%%

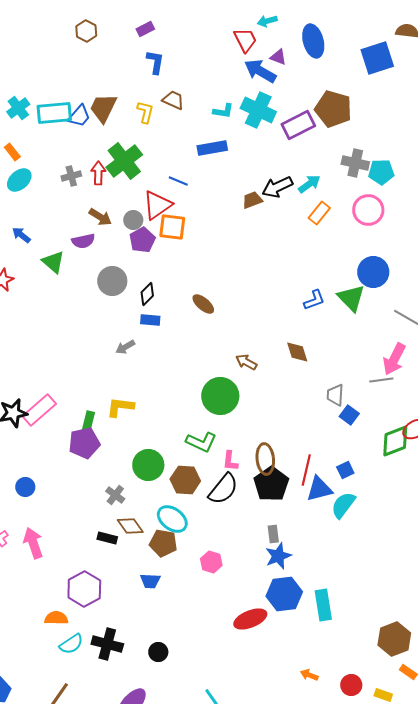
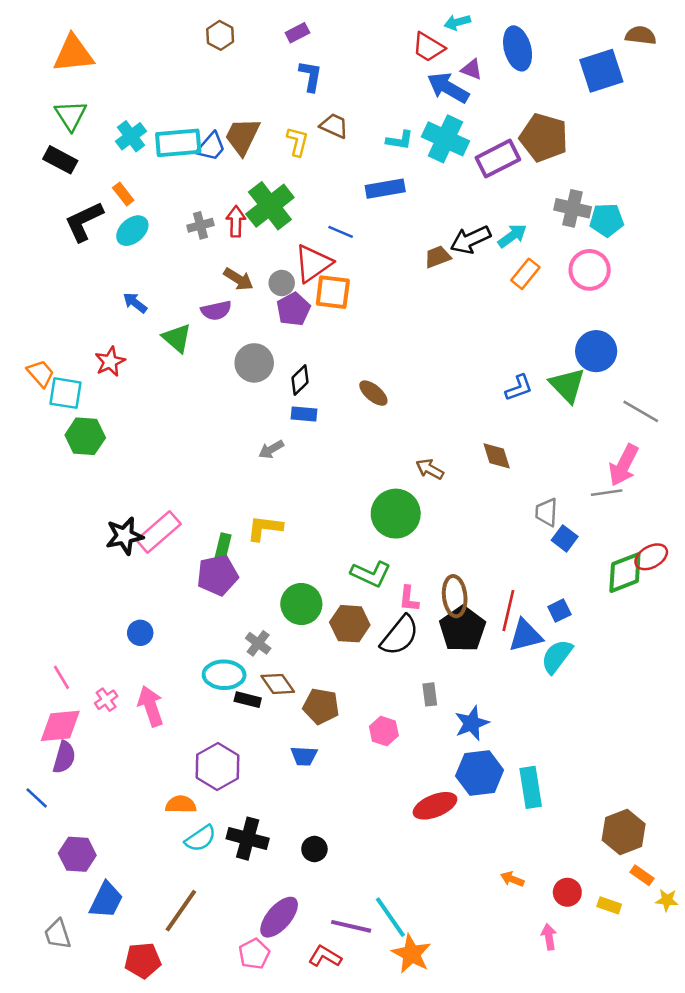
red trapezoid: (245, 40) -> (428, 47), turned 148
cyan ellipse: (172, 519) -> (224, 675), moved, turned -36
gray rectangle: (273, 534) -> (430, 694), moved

%%
%%

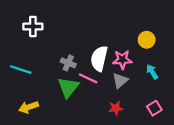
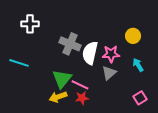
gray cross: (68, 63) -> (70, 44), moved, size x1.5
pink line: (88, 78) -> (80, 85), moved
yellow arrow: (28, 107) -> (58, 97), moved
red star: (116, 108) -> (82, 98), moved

%%

## Your goal
Write down, word for word, the lines above from the one containing "red trapezoid: (245, 40)" through the one containing "gray rectangle: (273, 534)", both ends included.

## Solution to the problem
red trapezoid: (245, 40) -> (428, 47), turned 148
cyan ellipse: (172, 519) -> (224, 675), moved, turned -36
gray rectangle: (273, 534) -> (430, 694), moved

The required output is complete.